<<<<

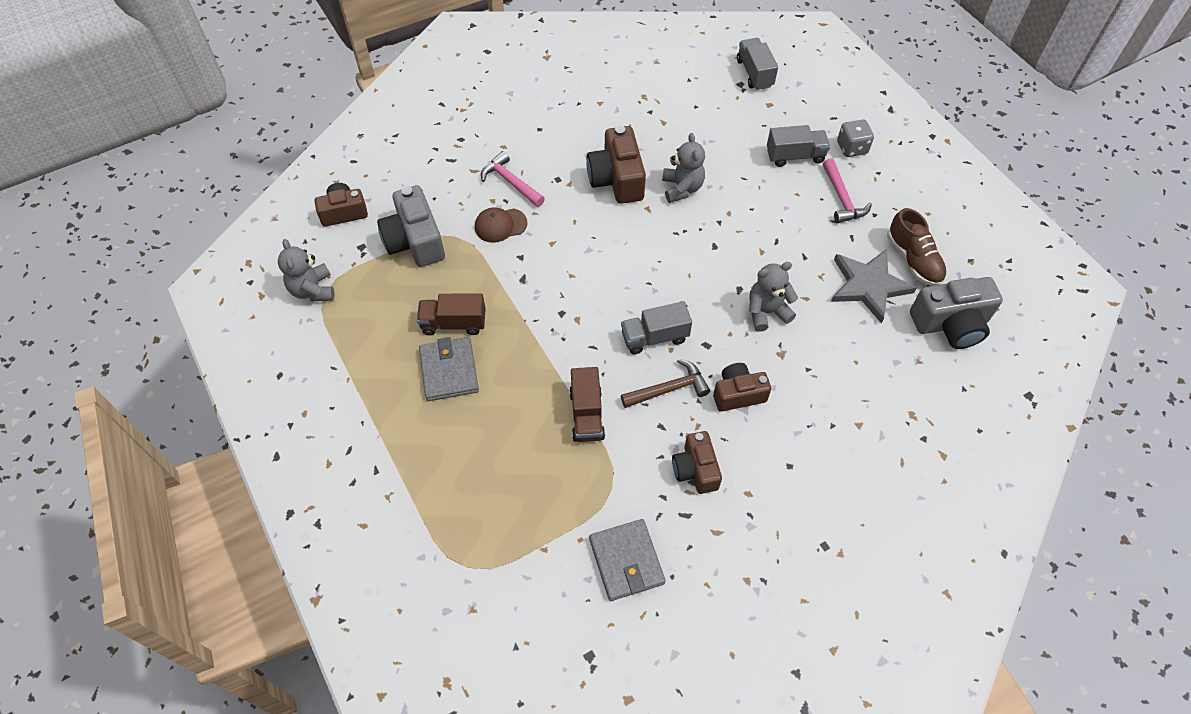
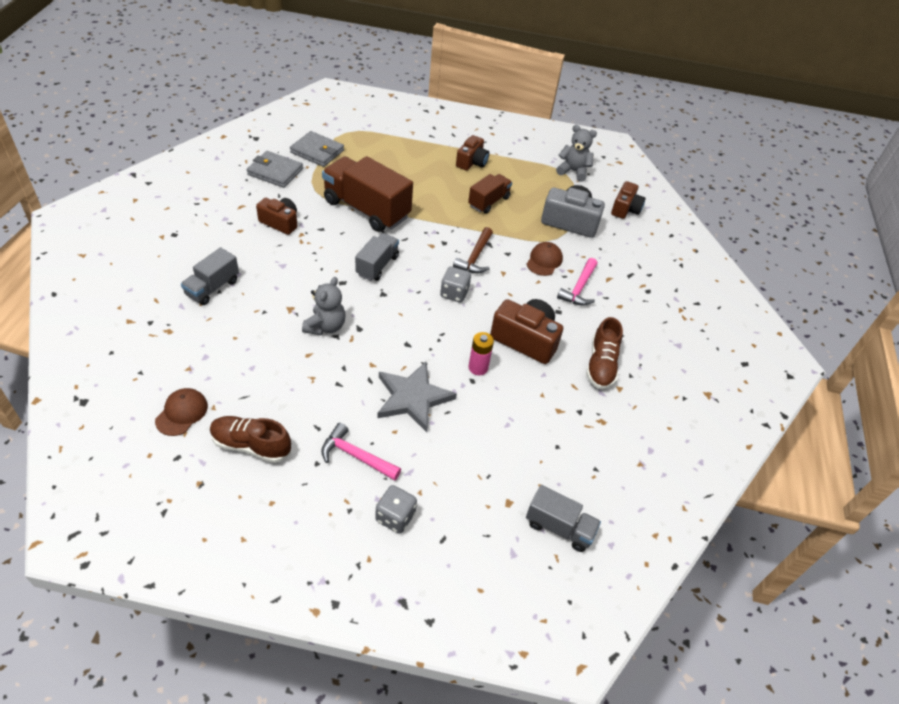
camera: 125 degrees right, 10 degrees down
(449, 371) = (458, 183): grey wallet -> grey wallet (317, 151)
(511, 182) = (579, 288): pink hammer -> pink hammer turned 120 degrees clockwise
(586, 414) = (366, 209): brown truck -> brown truck, size x1.81
(588, 123) = (601, 365): none -> brown shoe
(620, 257) = (454, 293): none -> grey dice
(669, 389) = (337, 247): brown hammer -> brown hammer (475, 257)
(682, 188) = (478, 368): grey teddy bear -> pink battery
(738, 394) = (294, 270): brown camera -> brown camera (472, 162)
(795, 156) = (432, 466): grey truck -> grey truck (212, 288)
(868, 286) = (270, 396): grey star -> grey star (413, 398)
(950, 324) = (182, 413): grey camera -> brown cap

>>>>

__ASSIGNED TASK__
Extract each line from the entries above that contains the string "none".

__ANSWER SPACE__
(588, 123) = (601, 365): none -> brown shoe
(620, 257) = (454, 293): none -> grey dice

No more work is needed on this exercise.